Start of DATASET RECORDS
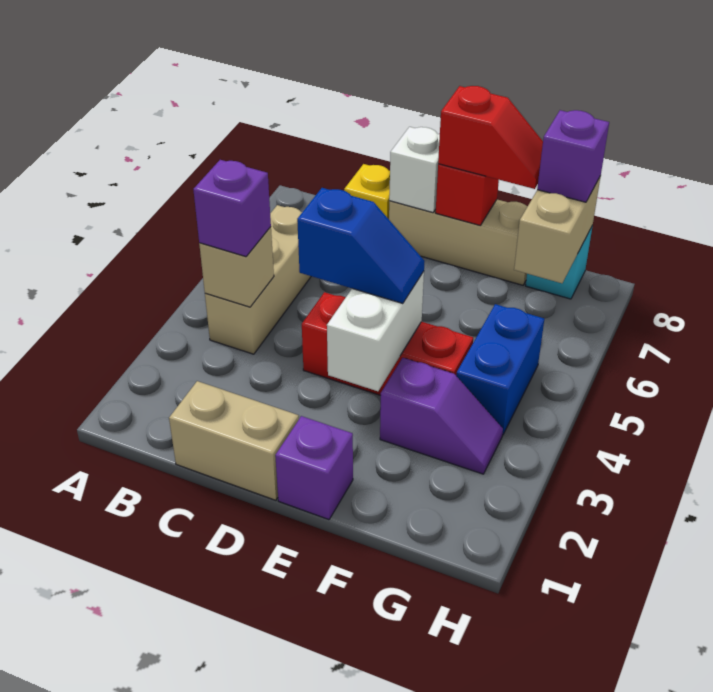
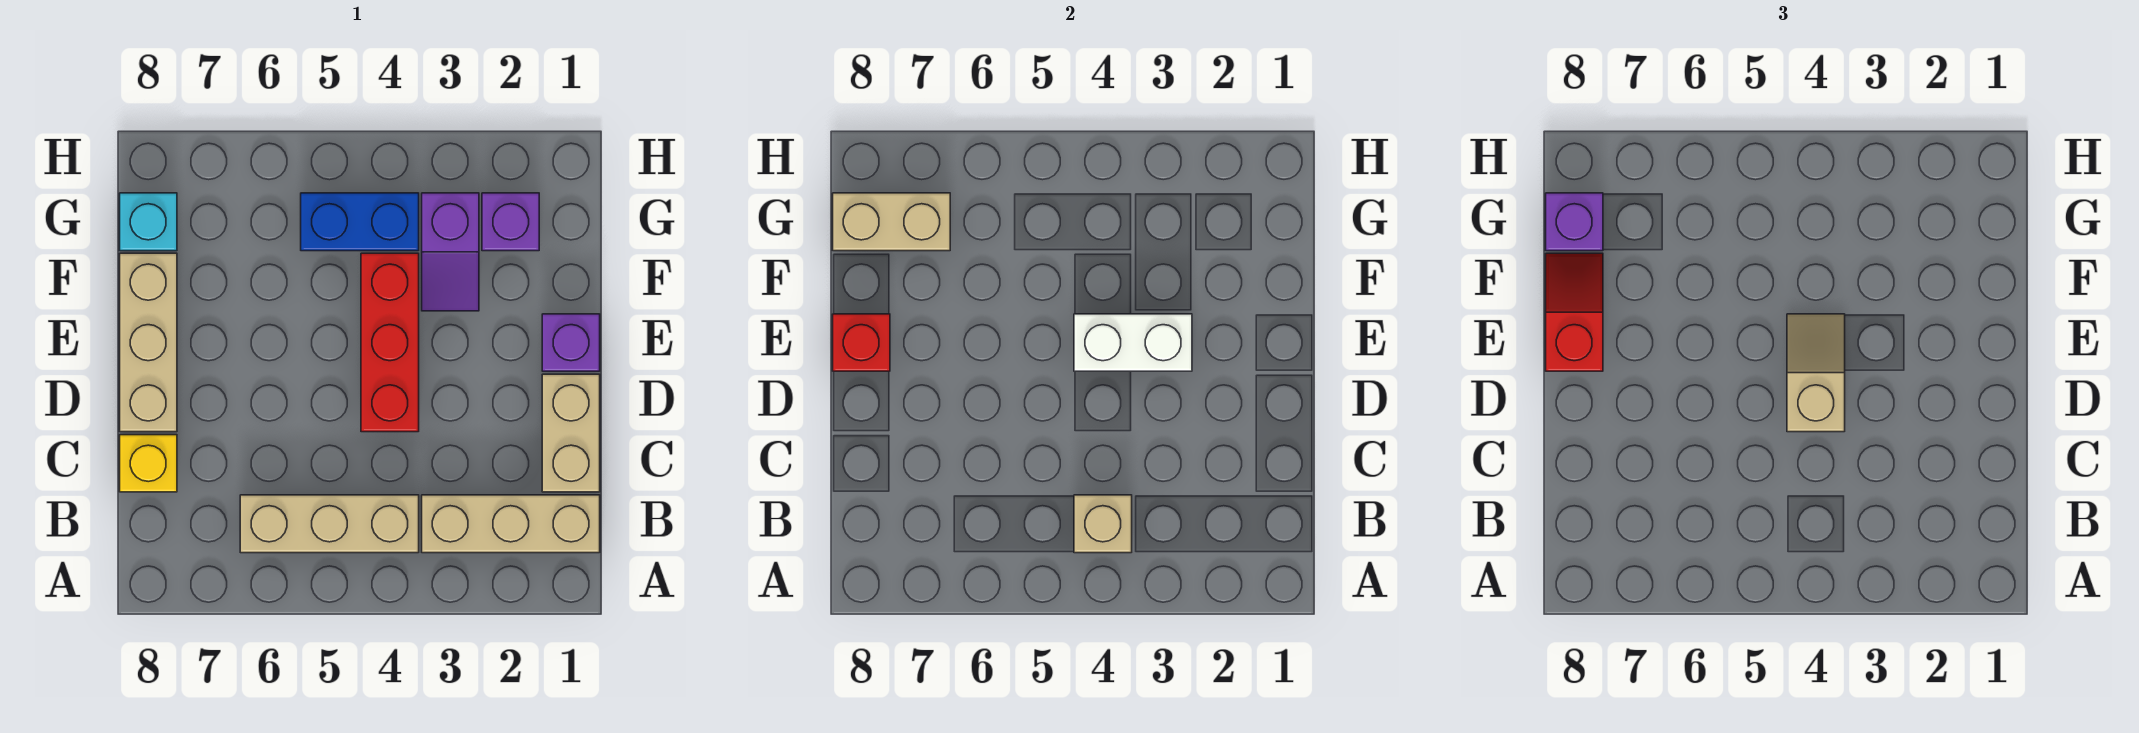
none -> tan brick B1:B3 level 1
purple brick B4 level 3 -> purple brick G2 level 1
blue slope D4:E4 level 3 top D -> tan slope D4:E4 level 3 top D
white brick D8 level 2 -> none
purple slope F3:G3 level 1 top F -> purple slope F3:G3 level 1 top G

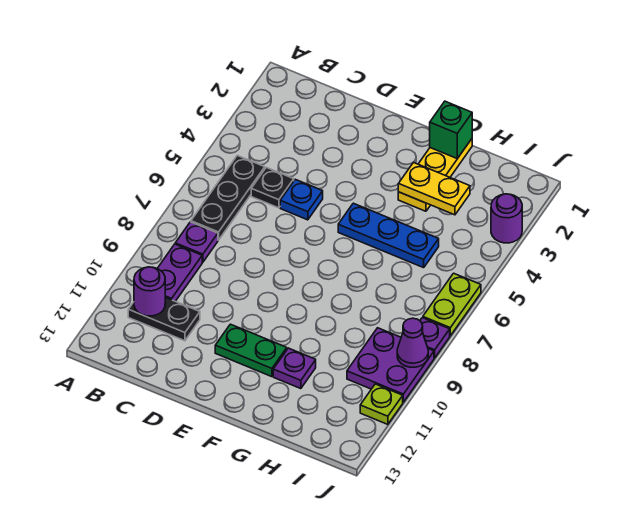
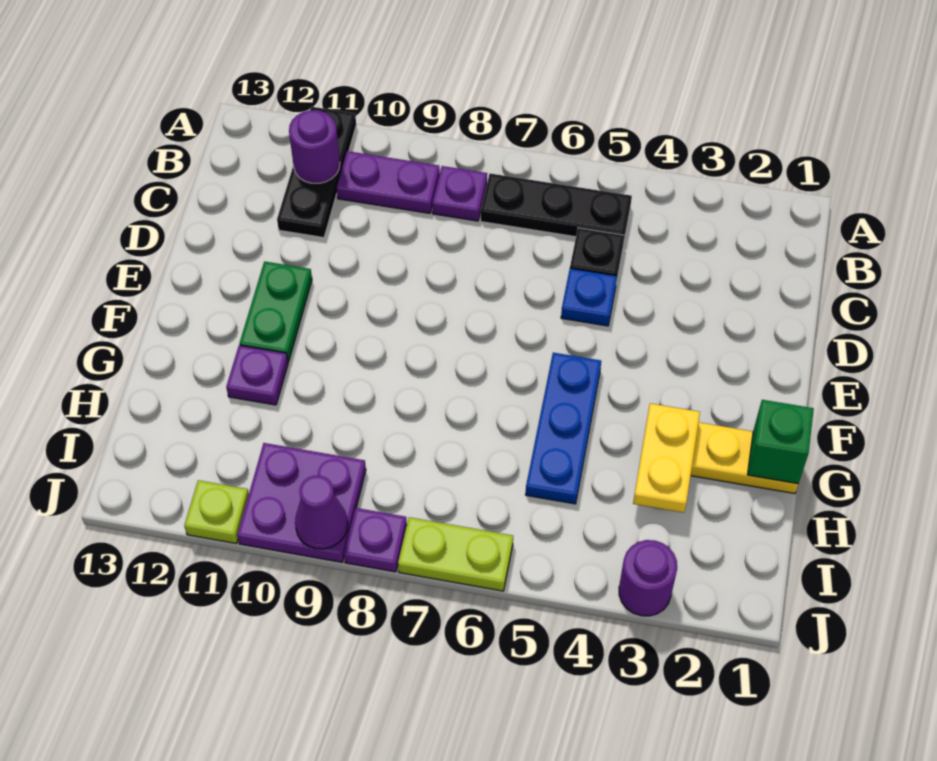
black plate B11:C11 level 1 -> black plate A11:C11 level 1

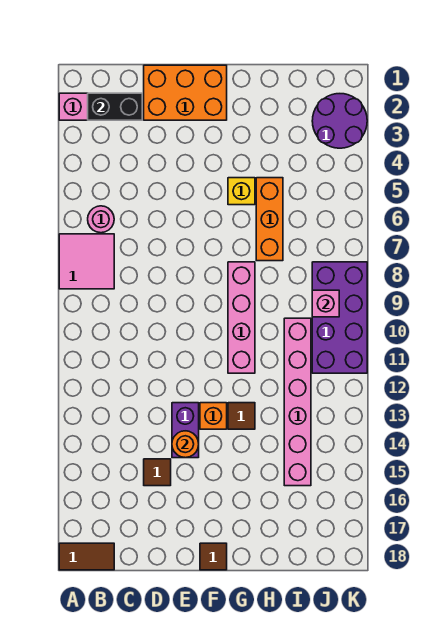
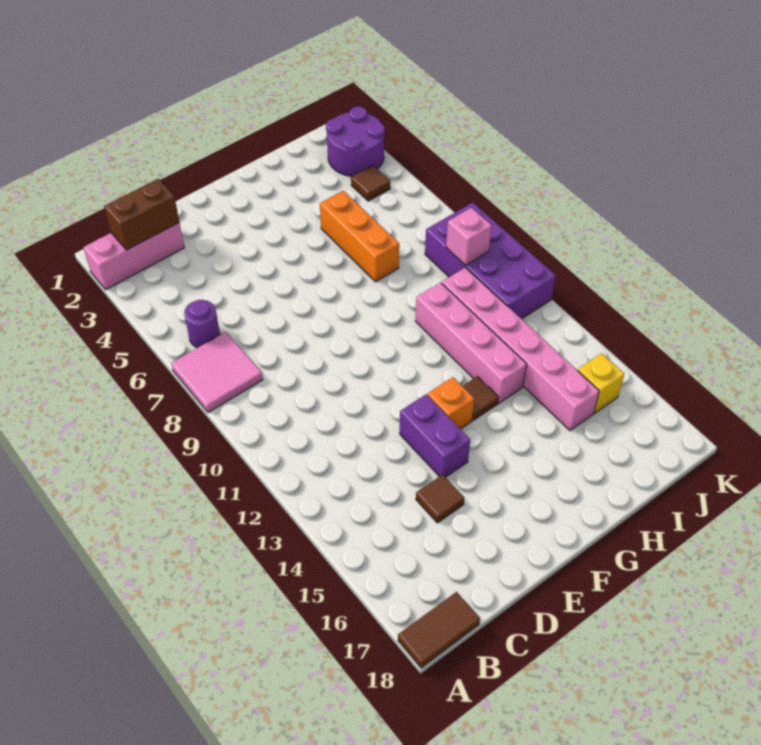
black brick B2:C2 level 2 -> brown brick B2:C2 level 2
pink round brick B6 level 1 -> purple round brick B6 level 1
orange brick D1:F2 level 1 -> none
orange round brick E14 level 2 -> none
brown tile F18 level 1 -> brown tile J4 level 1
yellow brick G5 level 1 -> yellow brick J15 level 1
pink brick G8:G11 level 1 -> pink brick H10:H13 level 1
End of DATASET RECORDS
Start of DATASET RECORDS
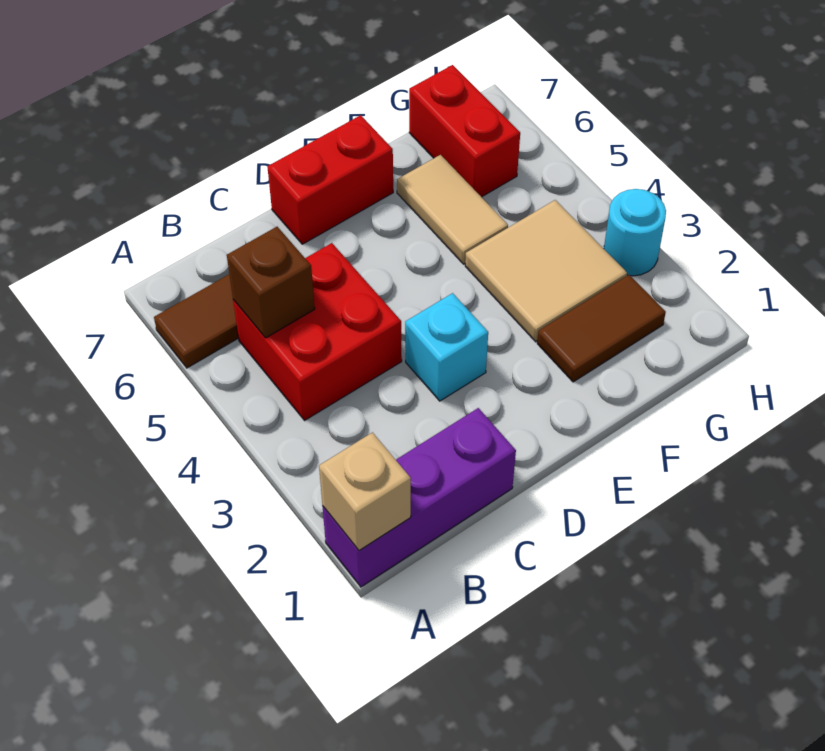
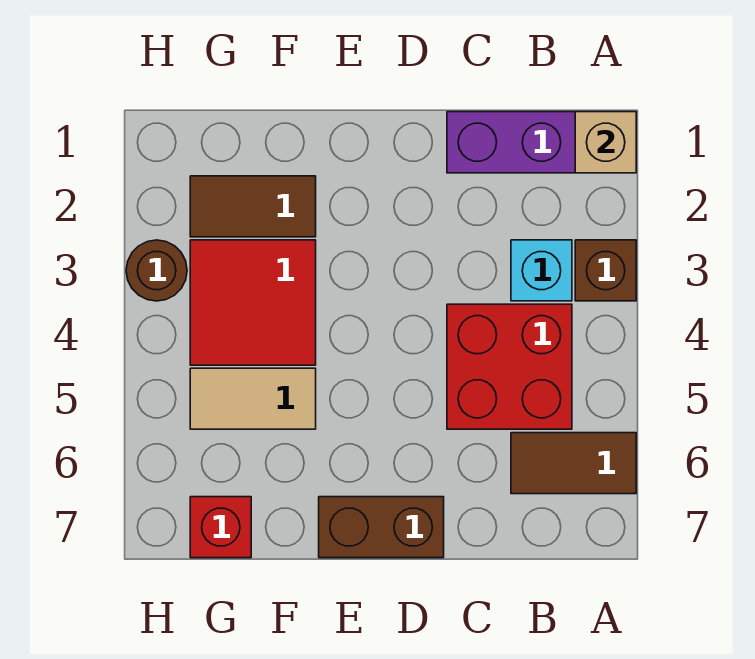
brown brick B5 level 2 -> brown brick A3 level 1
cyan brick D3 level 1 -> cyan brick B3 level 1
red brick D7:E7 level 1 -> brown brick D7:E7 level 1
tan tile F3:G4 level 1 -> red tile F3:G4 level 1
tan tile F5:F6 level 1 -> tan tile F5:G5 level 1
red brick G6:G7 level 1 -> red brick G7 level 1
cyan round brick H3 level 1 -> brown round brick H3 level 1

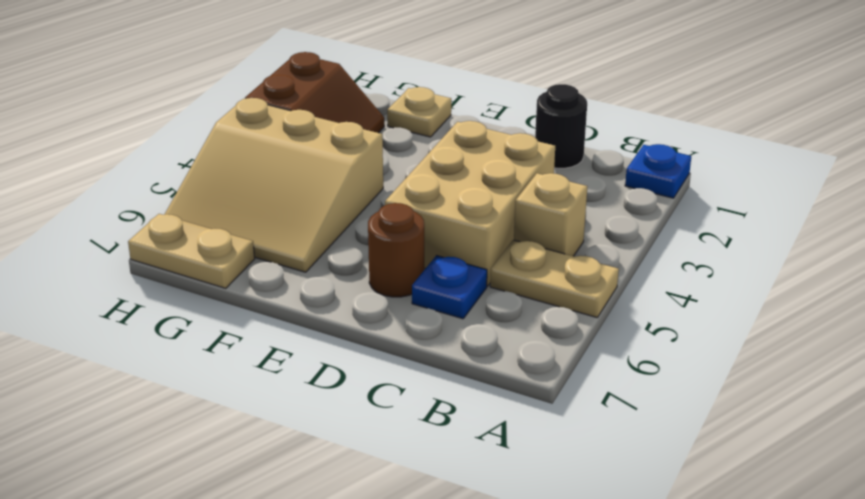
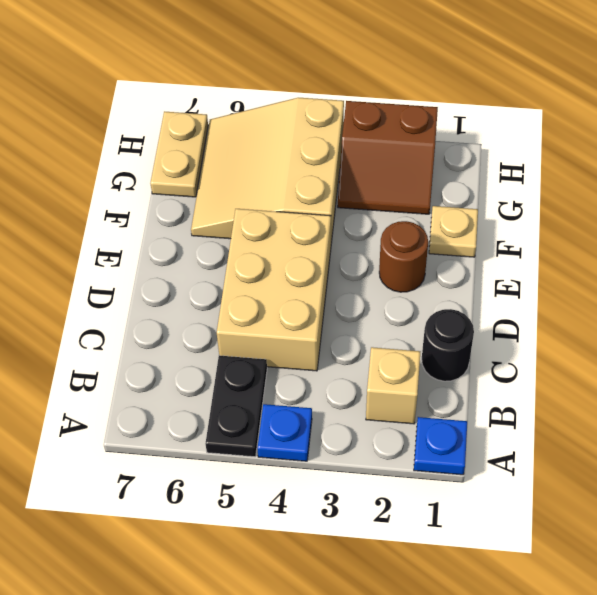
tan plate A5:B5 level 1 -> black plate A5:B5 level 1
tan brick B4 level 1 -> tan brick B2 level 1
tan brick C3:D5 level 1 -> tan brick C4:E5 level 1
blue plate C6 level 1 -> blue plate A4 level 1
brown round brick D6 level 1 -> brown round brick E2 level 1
End of DATASET RECORDS
» WORK TO COMPLETE
Copy only this from above: the line containing "red brick D7:E7", the line containing "brown round brick D6", and all lines between, printed exactly. Leave out the pictures.

» EXERCISE ANSWER
red brick D7:E7 level 1 -> brown brick D7:E7 level 1
tan tile F3:G4 level 1 -> red tile F3:G4 level 1
tan tile F5:F6 level 1 -> tan tile F5:G5 level 1
red brick G6:G7 level 1 -> red brick G7 level 1
cyan round brick H3 level 1 -> brown round brick H3 level 1

tan plate A5:B5 level 1 -> black plate A5:B5 level 1
tan brick B4 level 1 -> tan brick B2 level 1
tan brick C3:D5 level 1 -> tan brick C4:E5 level 1
blue plate C6 level 1 -> blue plate A4 level 1
brown round brick D6 level 1 -> brown round brick E2 level 1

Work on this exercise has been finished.